→ **Exercise instructions**:
Drop all images. Then write out each line below exactly as given.

### Given material ###

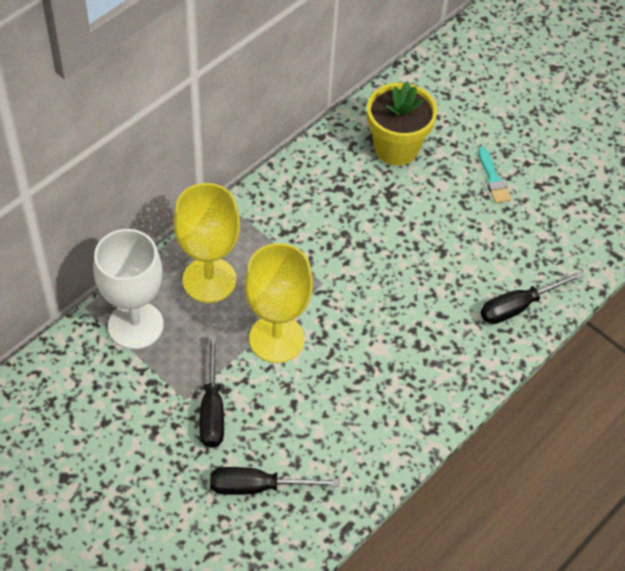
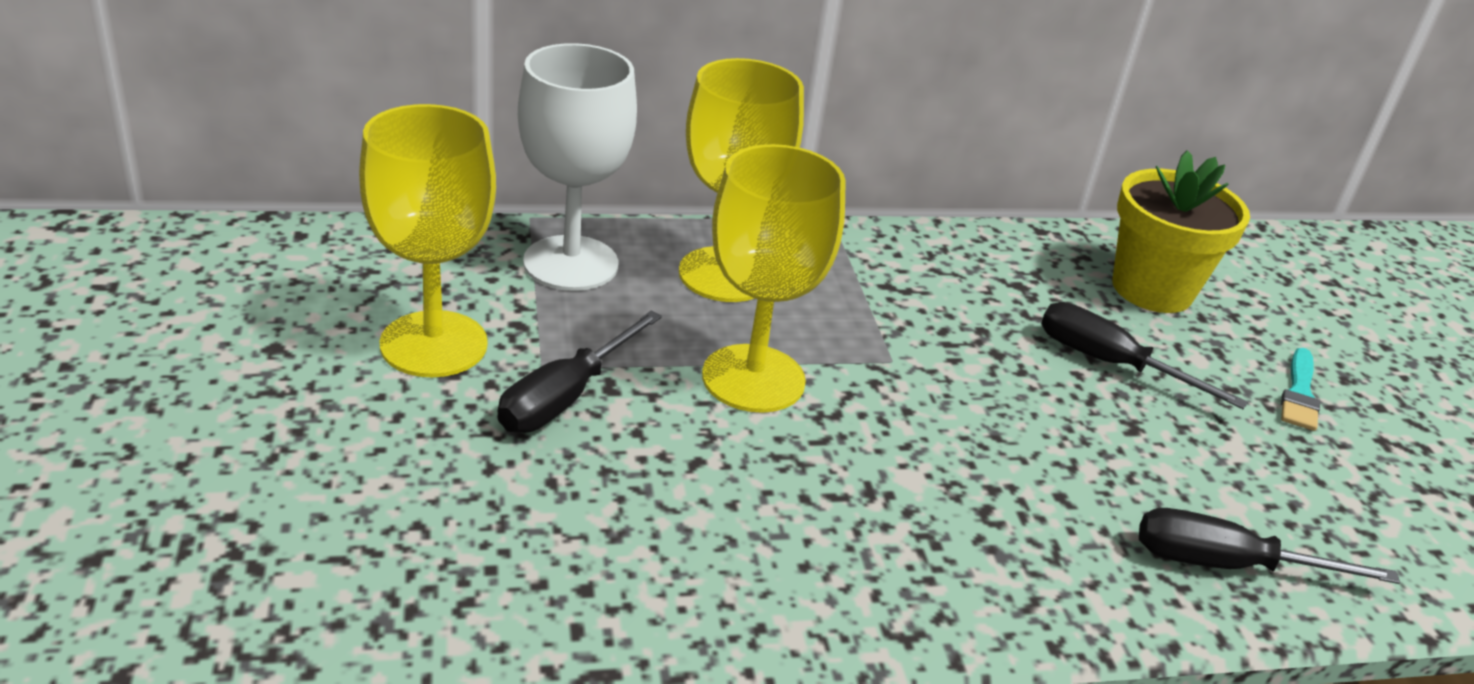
camera: 35 degrees right, 20 degrees down
(128, 422) = (434, 344): none -> yellow goblet
(258, 487) = (520, 524): black screwdriver -> black screwdriver (1110, 364)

###

→ **Response**:
camera: 35 degrees right, 20 degrees down
(128, 422) = (434, 344): none -> yellow goblet
(258, 487) = (520, 524): black screwdriver -> black screwdriver (1110, 364)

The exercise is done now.